PROBLEM REQUIREMENTS: Go through the entries below and collect each line with the string "gusidisak" in it.
═════ WORKING DATA
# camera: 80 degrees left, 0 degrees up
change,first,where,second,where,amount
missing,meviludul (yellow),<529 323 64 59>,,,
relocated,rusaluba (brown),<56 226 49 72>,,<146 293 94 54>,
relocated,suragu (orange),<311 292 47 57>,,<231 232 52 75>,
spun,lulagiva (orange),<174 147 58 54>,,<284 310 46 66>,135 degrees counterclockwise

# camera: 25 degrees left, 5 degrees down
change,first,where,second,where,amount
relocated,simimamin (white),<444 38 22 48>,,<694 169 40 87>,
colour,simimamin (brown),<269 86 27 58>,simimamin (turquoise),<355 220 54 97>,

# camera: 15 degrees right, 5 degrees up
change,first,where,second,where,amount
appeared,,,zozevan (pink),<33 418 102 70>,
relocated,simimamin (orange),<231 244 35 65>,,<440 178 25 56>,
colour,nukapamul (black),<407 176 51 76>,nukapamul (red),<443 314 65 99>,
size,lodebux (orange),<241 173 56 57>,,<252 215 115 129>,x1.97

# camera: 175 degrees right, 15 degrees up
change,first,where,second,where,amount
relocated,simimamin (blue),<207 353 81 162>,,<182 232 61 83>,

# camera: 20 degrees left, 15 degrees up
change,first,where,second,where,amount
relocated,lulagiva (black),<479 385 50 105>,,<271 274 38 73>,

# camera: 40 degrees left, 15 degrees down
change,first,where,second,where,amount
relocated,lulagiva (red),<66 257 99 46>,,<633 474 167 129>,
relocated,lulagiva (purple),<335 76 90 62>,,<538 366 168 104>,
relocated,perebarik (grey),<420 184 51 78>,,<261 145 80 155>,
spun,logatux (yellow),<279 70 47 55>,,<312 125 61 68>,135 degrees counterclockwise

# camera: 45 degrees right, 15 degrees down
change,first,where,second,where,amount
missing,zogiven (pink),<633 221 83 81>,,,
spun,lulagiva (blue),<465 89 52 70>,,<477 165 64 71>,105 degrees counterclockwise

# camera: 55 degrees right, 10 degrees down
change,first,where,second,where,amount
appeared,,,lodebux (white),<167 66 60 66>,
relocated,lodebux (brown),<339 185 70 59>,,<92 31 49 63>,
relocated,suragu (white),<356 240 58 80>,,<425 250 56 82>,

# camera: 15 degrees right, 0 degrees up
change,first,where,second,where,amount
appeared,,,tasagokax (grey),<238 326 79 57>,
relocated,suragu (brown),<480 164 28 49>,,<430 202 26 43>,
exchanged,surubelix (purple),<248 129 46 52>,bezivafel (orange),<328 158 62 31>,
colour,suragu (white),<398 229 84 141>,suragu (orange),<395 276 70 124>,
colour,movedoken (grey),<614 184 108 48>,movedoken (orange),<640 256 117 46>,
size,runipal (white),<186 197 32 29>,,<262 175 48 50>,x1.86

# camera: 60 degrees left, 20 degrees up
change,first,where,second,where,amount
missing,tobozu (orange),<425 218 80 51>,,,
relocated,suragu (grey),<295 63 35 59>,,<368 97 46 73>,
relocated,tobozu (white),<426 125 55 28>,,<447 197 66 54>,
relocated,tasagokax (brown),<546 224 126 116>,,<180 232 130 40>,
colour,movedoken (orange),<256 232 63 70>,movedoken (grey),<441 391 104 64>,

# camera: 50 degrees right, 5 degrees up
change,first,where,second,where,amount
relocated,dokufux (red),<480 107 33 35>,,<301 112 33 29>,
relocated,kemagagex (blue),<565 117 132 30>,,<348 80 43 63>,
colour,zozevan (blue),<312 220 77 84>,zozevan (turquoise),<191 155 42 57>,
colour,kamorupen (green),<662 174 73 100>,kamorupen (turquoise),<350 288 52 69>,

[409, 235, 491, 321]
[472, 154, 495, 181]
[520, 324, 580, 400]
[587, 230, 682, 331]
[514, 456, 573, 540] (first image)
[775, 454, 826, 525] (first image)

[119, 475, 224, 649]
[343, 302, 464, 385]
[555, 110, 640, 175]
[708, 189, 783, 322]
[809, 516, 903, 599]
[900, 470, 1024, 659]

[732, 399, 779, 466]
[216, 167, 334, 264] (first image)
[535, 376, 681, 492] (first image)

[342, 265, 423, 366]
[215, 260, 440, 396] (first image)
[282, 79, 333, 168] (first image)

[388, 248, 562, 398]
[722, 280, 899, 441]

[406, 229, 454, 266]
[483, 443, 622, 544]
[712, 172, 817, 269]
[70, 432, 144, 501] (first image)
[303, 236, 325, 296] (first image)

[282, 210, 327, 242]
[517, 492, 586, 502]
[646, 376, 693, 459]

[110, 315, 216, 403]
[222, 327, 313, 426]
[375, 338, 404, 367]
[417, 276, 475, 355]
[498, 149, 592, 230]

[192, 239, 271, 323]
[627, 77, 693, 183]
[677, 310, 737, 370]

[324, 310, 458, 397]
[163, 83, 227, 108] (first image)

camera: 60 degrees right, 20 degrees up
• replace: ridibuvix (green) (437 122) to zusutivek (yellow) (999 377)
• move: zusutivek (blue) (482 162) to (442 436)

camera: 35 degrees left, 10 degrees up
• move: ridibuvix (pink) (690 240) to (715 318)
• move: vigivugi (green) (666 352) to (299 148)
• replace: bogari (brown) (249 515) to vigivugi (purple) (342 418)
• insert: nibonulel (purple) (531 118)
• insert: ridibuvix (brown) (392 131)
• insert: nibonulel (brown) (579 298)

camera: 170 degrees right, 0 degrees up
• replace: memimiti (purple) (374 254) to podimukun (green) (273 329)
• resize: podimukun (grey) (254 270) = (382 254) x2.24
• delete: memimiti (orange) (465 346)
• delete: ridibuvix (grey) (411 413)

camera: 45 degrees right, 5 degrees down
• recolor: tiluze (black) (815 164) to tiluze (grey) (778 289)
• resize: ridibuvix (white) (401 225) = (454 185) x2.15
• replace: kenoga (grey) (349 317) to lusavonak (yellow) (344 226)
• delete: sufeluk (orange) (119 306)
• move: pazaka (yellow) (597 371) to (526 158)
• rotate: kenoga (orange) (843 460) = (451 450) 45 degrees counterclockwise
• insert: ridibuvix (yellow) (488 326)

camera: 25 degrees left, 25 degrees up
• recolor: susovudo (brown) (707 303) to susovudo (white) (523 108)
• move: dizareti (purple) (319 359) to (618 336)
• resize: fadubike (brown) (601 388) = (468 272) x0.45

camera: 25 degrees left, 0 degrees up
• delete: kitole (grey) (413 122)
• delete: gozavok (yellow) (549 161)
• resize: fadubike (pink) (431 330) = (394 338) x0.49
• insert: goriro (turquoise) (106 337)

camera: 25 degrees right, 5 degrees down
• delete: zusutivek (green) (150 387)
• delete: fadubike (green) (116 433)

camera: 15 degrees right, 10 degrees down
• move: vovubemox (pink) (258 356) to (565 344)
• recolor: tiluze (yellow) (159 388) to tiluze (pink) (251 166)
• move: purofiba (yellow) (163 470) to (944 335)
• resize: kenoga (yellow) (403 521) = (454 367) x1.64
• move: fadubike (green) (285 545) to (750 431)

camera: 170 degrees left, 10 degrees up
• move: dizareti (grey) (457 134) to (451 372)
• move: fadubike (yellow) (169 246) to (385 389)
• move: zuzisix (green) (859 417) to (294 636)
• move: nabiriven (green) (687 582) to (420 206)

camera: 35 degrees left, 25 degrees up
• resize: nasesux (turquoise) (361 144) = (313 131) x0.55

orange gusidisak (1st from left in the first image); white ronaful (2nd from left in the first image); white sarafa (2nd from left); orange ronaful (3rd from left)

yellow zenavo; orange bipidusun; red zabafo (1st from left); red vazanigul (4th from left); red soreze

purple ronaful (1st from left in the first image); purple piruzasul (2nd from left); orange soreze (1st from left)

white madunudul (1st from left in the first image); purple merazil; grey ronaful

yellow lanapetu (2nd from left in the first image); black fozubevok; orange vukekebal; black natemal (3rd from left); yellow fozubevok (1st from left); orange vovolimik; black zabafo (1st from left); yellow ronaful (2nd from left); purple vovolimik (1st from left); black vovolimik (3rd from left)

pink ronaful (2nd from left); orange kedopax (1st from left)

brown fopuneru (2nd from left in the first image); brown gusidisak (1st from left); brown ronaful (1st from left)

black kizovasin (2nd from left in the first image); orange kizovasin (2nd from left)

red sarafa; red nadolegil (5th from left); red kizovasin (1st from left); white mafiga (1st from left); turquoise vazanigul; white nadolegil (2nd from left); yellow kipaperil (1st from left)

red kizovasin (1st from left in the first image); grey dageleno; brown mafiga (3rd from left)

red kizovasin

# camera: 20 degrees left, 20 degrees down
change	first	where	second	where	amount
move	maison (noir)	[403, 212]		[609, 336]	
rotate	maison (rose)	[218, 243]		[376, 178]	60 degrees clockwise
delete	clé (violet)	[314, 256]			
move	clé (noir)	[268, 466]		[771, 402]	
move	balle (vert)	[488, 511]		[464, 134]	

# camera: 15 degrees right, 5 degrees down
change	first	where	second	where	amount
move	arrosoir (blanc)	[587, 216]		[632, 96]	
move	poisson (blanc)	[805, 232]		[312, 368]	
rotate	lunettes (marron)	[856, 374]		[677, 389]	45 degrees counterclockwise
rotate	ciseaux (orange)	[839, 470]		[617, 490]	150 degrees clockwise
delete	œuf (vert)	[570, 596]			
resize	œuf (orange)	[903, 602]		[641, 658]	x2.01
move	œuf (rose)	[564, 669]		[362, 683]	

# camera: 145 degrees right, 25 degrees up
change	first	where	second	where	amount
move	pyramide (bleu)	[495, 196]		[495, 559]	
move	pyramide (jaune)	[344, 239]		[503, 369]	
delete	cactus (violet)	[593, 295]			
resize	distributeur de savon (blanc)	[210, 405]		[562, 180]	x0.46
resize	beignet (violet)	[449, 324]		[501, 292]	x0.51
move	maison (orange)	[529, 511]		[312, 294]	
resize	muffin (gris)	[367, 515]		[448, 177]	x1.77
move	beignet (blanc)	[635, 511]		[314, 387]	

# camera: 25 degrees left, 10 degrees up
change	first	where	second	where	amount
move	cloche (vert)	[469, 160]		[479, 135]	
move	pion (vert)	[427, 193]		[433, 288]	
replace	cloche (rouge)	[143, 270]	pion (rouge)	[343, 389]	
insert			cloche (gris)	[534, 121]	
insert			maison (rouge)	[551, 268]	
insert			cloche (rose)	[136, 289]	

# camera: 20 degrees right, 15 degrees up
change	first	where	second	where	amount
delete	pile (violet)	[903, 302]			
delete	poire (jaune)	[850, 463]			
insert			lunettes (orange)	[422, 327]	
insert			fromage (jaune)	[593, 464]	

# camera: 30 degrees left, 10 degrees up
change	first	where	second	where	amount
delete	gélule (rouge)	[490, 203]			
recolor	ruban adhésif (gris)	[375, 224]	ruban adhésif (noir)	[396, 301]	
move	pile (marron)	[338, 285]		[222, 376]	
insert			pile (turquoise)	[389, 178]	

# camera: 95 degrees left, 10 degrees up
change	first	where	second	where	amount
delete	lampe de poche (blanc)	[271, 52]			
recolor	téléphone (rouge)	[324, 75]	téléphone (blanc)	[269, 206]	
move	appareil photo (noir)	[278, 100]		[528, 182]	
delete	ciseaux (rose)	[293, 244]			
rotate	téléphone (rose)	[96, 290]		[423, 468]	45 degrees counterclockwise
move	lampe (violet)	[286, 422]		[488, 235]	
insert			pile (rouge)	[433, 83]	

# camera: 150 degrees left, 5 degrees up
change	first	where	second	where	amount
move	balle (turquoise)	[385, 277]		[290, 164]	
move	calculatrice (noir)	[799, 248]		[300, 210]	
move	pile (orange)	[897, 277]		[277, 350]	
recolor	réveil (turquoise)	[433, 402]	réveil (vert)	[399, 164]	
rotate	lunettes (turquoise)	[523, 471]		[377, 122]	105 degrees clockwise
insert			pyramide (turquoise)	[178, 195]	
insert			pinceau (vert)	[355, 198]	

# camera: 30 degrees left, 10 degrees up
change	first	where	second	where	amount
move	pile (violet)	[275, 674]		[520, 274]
══════════
SOLUTION TO THIS TASK:
orange gusidisak (1st from left in the first image); white ronaful (2nd from left in the first image); white sarafa (2nd from left); orange ronaful (3rd from left)
brown fopuneru (2nd from left in the first image); brown gusidisak (1st from left); brown ronaful (1st from left)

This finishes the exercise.